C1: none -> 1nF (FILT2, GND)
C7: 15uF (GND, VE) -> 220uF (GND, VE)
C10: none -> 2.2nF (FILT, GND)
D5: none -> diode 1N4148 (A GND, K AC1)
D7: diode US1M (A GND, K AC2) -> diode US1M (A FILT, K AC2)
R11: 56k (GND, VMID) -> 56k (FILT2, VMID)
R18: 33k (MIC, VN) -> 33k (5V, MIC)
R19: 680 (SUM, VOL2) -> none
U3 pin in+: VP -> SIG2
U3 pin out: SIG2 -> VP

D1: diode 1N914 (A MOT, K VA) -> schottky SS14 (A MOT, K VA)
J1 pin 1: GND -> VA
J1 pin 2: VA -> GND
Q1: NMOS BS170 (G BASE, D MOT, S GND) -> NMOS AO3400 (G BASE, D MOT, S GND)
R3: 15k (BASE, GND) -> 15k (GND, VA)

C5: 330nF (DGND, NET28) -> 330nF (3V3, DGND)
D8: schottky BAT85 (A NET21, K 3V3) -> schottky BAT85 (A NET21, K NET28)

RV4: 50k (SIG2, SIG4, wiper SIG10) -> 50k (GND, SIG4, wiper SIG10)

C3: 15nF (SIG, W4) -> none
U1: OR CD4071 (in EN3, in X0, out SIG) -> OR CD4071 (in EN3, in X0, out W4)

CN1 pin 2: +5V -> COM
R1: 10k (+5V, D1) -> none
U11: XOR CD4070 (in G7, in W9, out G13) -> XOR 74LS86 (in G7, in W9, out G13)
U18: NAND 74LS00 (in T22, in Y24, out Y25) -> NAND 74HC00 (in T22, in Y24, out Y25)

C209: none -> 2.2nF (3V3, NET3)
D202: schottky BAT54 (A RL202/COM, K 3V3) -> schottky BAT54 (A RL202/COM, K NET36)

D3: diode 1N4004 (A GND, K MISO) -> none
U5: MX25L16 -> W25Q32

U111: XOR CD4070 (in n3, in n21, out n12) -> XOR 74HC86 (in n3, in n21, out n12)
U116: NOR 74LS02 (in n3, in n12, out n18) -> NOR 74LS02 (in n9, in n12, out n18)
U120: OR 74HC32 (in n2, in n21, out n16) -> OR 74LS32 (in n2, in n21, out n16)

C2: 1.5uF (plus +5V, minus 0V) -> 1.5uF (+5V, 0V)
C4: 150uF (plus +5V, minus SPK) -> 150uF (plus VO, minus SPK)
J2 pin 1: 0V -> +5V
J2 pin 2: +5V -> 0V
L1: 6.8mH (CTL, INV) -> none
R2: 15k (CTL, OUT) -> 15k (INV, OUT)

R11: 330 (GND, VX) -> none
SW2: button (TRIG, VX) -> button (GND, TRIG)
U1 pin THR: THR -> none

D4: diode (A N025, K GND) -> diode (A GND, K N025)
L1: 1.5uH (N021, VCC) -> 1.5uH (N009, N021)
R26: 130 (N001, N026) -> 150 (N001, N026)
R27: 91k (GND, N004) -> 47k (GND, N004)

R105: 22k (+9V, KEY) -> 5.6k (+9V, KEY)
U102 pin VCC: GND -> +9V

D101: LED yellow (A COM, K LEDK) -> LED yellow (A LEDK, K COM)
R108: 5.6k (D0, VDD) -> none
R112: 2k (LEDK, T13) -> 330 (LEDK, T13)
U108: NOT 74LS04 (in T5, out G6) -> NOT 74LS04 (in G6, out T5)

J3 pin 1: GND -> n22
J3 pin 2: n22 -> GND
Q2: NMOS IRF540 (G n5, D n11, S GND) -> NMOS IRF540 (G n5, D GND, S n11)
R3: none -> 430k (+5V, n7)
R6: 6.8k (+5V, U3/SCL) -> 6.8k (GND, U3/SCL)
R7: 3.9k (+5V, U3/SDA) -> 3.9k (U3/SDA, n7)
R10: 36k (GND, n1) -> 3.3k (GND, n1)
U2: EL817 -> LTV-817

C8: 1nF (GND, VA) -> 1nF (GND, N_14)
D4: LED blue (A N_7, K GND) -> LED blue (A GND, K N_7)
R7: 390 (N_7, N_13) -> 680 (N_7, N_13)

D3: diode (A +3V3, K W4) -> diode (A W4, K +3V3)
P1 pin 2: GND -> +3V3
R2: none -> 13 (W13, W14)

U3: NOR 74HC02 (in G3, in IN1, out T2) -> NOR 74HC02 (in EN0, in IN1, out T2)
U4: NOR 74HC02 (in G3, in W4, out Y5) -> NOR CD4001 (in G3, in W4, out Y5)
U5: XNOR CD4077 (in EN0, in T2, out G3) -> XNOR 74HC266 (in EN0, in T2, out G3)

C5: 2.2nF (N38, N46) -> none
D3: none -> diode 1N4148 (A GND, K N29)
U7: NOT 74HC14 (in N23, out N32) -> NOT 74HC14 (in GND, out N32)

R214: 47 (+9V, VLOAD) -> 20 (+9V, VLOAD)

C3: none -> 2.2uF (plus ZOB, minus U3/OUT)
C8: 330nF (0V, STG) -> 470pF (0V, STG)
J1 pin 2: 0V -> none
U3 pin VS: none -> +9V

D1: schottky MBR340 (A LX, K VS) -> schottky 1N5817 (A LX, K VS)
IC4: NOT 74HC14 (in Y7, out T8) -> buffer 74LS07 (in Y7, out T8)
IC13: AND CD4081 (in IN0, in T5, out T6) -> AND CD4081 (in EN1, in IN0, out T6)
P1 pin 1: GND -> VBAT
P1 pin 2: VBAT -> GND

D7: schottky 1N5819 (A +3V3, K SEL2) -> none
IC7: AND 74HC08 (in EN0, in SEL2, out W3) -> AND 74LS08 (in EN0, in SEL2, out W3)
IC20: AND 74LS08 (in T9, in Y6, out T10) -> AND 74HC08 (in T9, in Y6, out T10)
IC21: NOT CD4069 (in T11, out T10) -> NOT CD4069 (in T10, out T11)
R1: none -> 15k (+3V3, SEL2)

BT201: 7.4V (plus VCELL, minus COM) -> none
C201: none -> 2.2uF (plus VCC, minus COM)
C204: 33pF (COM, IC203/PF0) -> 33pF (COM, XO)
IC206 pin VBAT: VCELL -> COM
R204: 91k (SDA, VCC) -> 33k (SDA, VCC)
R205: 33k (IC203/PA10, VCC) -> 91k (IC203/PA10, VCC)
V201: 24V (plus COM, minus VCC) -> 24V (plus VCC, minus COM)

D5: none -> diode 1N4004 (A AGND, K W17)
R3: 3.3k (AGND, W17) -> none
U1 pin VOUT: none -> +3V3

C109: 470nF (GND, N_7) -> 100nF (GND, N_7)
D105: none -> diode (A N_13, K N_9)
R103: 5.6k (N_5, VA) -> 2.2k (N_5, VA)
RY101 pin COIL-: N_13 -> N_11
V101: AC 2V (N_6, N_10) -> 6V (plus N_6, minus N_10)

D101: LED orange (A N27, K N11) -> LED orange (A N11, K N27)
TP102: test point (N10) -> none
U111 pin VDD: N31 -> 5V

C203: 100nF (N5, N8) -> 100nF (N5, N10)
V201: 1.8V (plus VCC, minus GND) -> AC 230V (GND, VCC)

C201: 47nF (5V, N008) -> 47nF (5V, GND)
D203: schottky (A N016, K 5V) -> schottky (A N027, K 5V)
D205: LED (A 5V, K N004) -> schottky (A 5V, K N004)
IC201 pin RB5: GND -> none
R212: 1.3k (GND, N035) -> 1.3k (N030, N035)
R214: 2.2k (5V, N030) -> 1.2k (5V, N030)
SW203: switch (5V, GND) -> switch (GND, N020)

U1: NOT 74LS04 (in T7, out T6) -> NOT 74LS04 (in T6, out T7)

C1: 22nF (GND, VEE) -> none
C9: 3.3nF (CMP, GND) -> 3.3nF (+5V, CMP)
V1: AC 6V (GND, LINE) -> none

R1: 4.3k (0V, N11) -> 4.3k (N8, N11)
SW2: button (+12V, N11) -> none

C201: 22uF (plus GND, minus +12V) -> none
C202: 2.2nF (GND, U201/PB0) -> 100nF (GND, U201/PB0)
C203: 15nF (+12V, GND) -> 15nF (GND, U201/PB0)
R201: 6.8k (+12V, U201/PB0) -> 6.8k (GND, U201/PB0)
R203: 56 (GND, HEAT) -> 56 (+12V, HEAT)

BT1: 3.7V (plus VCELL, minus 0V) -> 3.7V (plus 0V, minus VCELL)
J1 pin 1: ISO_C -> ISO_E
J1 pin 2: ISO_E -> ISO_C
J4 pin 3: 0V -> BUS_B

### What to work on
From the entries above, extract every line where the word "diode" appears.

### Answer section
D5: none -> diode 1N4148 (A GND, K AC1)
D7: diode US1M (A GND, K AC2) -> diode US1M (A FILT, K AC2)
D1: diode 1N914 (A MOT, K VA) -> schottky SS14 (A MOT, K VA)
D3: diode 1N4004 (A GND, K MISO) -> none
D4: diode (A N025, K GND) -> diode (A GND, K N025)
D3: diode (A +3V3, K W4) -> diode (A W4, K +3V3)
D3: none -> diode 1N4148 (A GND, K N29)
D5: none -> diode 1N4004 (A AGND, K W17)
D105: none -> diode (A N_13, K N_9)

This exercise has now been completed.